_What is required:_
The expected output is every record below, transcribed exactly, with the pictures left out.

■ ■ ■ ■ ■ ■ ■

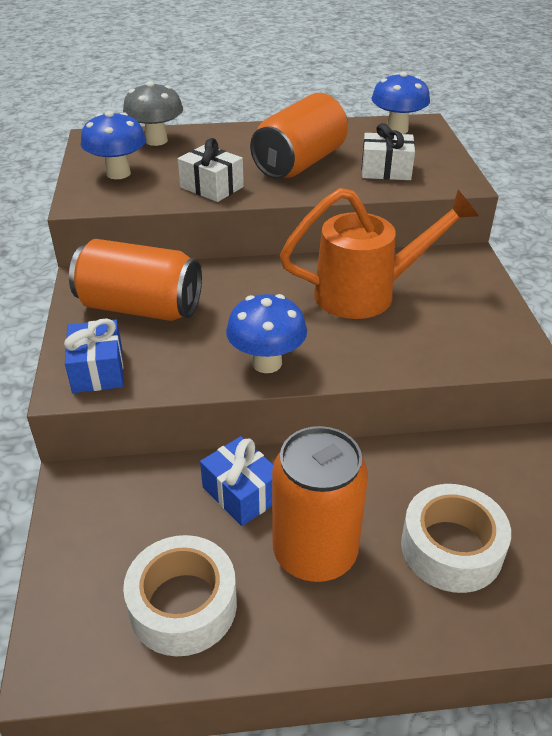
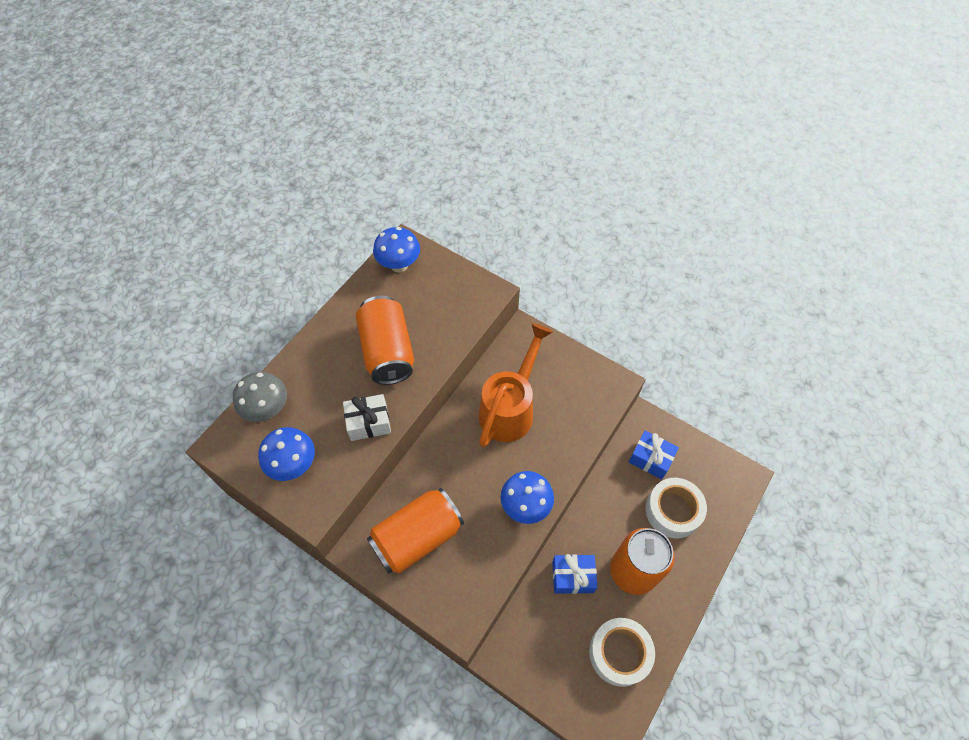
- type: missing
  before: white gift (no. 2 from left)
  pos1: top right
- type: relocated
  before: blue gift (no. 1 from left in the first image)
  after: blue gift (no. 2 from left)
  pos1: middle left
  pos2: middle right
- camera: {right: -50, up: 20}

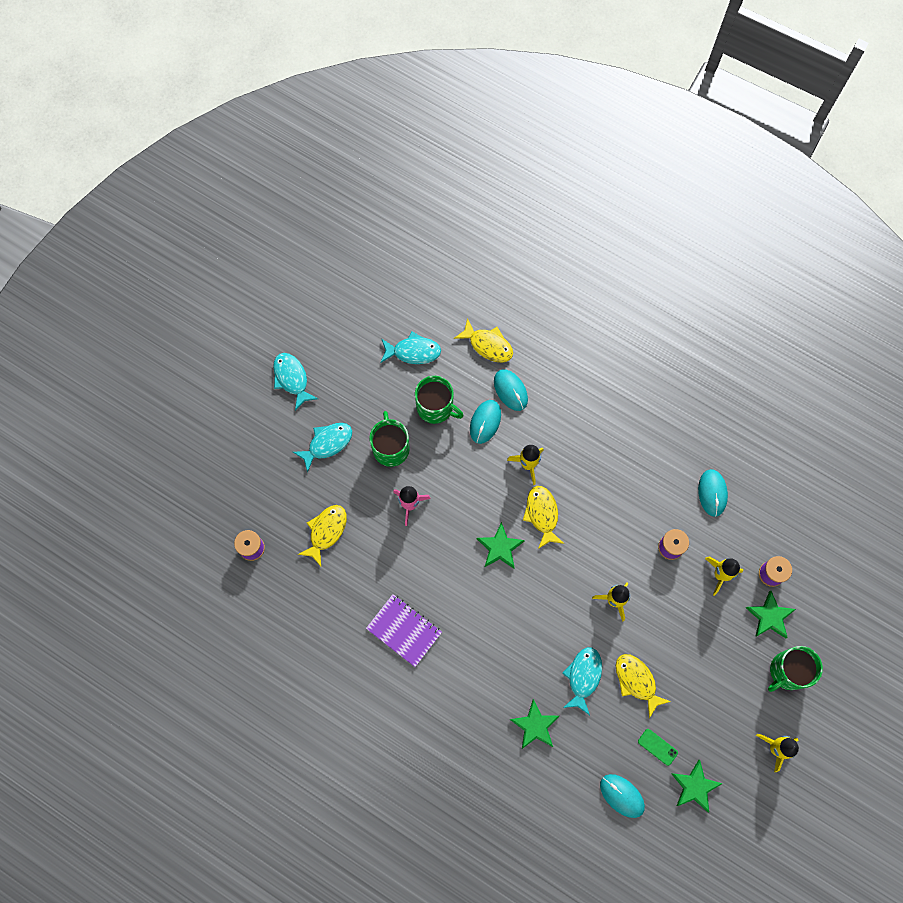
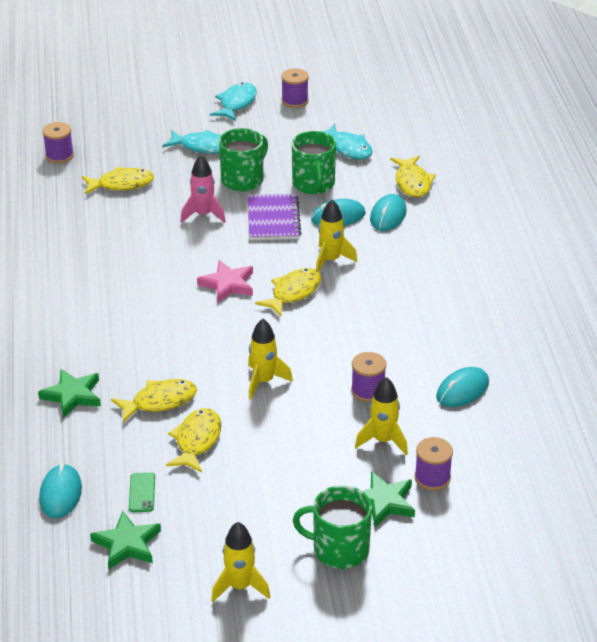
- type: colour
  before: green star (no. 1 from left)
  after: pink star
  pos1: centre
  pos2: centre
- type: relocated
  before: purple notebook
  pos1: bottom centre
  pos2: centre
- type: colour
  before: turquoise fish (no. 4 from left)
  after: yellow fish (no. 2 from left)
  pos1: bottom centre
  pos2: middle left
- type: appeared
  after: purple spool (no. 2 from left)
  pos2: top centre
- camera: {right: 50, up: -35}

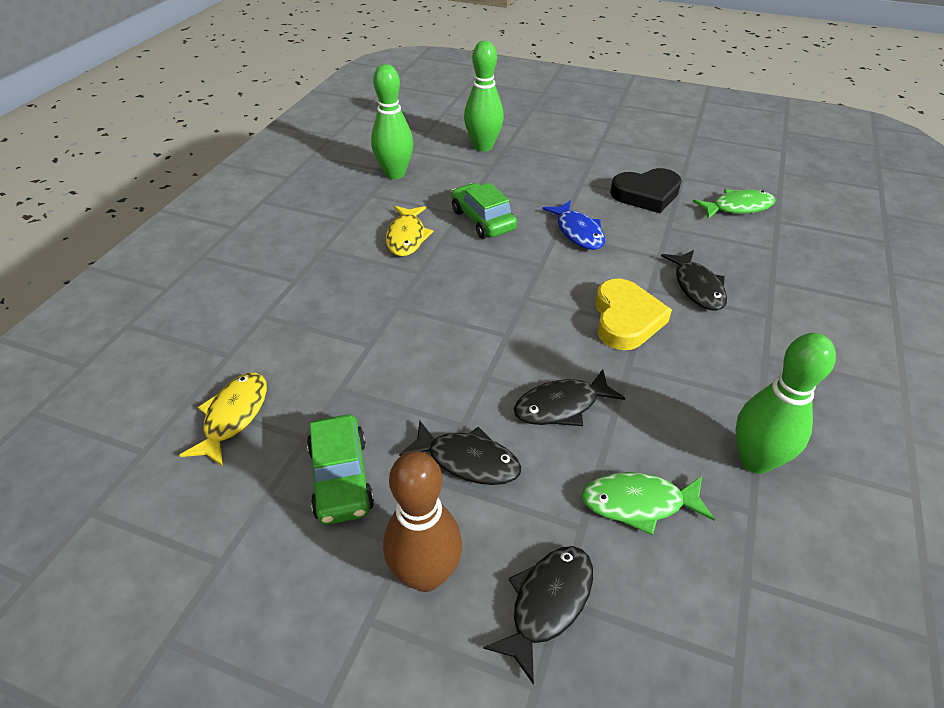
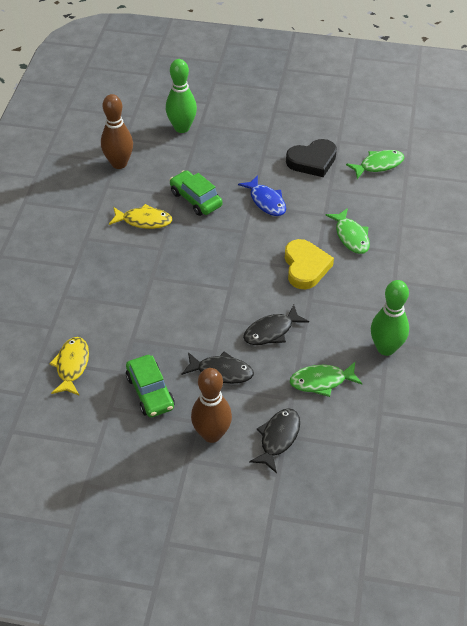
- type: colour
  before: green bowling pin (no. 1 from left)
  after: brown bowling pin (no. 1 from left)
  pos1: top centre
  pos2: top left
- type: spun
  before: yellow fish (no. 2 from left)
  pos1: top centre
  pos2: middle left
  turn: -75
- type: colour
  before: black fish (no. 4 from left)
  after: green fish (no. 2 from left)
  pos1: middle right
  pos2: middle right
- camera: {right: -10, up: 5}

■ ■ ■ ■ ■ ■ ■

_Exercise response:_
- type: missing
  before: white gift (no. 2 from left)
  pos1: top right
- type: relocated
  before: blue gift (no. 1 from left in the first image)
  after: blue gift (no. 2 from left)
  pos1: middle left
  pos2: middle right
- camera: {right: -50, up: 20}

- type: colour
  before: green star (no. 1 from left)
  after: pink star
  pos1: centre
  pos2: centre
- type: relocated
  before: purple notebook
  pos1: bottom centre
  pos2: centre
- type: colour
  before: turquoise fish (no. 4 from left)
  after: yellow fish (no. 2 from left)
  pos1: bottom centre
  pos2: middle left
- type: appeared
  after: purple spool (no. 2 from left)
  pos2: top centre
- camera: {right: 50, up: -35}

- type: colour
  before: green bowling pin (no. 1 from left)
  after: brown bowling pin (no. 1 from left)
  pos1: top centre
  pos2: top left
- type: spun
  before: yellow fish (no. 2 from left)
  pos1: top centre
  pos2: middle left
  turn: -75
- type: colour
  before: black fish (no. 4 from left)
  after: green fish (no. 2 from left)
  pos1: middle right
  pos2: middle right
- camera: {right: -10, up: 5}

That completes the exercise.